TASK - From the records, pick out and copy each line containing "pink".

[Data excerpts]
★ ★ ★ ★

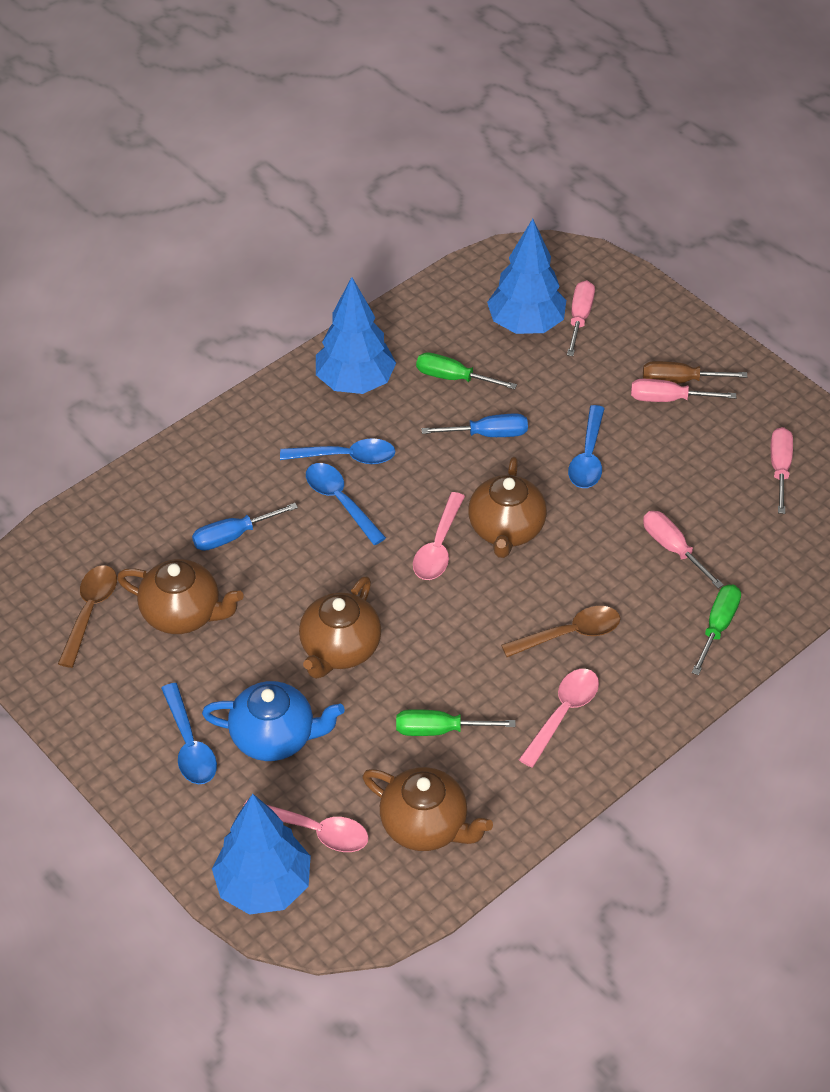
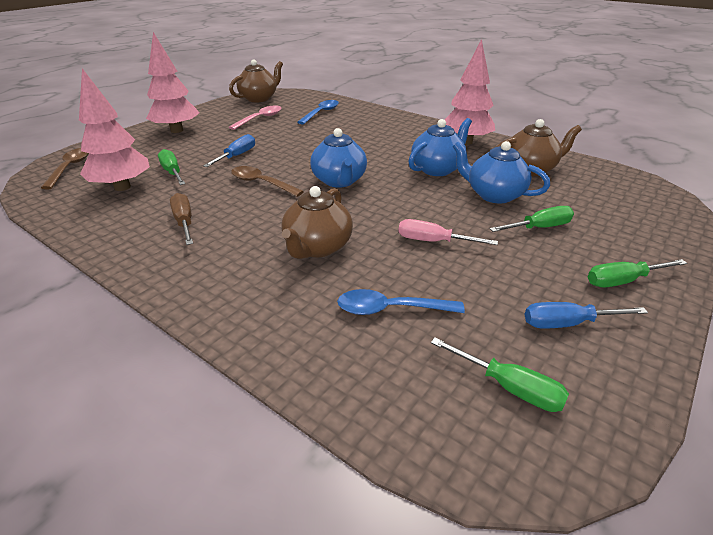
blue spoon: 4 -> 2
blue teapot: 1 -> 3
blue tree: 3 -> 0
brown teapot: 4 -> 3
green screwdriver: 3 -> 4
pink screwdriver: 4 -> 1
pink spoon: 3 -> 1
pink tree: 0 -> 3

★ ★ ★ ★

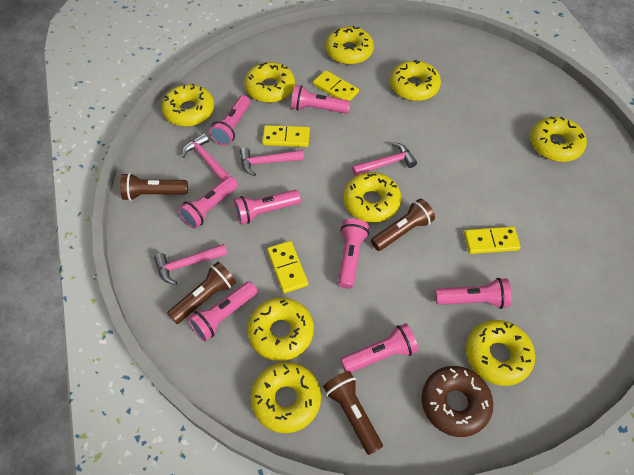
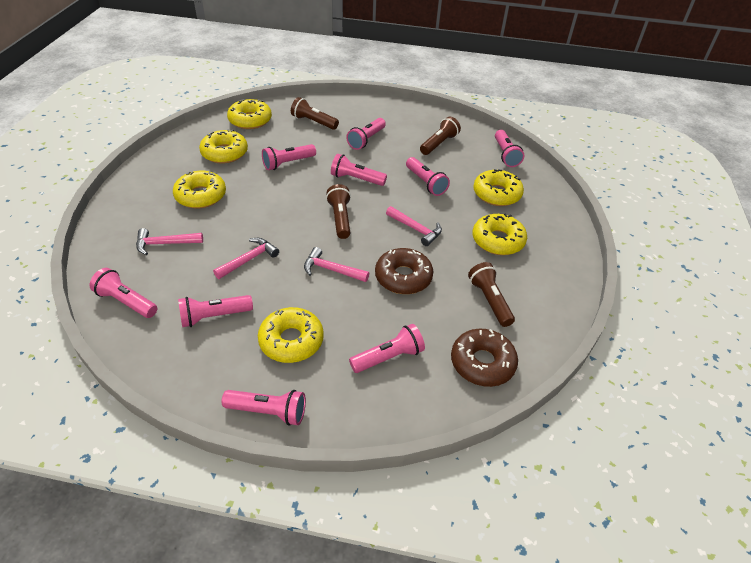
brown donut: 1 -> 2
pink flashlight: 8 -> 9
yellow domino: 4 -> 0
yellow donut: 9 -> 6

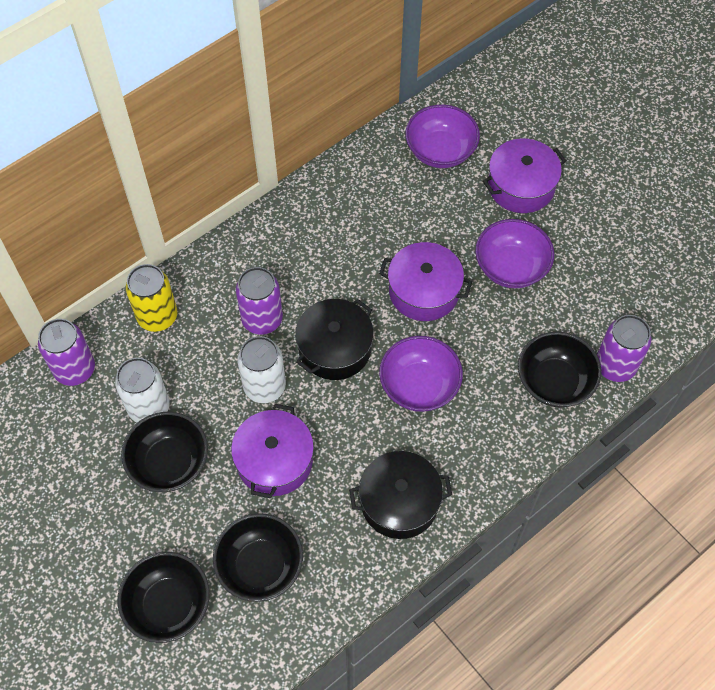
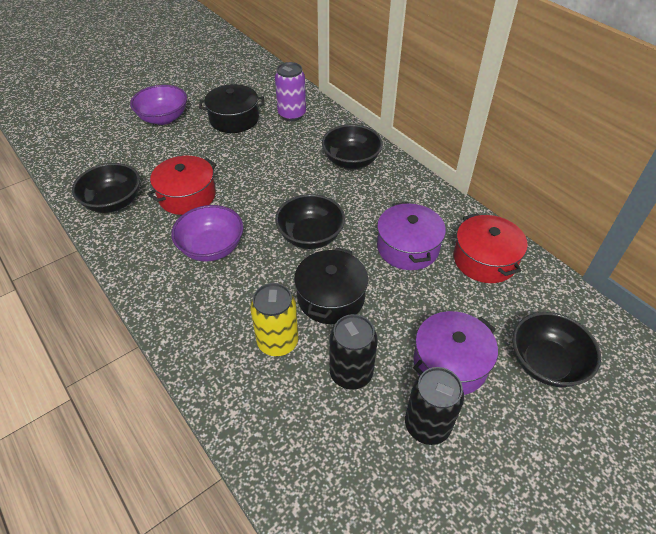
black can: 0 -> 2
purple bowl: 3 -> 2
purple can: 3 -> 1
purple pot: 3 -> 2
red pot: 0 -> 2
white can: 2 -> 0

★ ★ ★ ★

REPLY -
pink screwdriver: 4 -> 1
pink spoon: 3 -> 1
pink tree: 0 -> 3
pink flashlight: 8 -> 9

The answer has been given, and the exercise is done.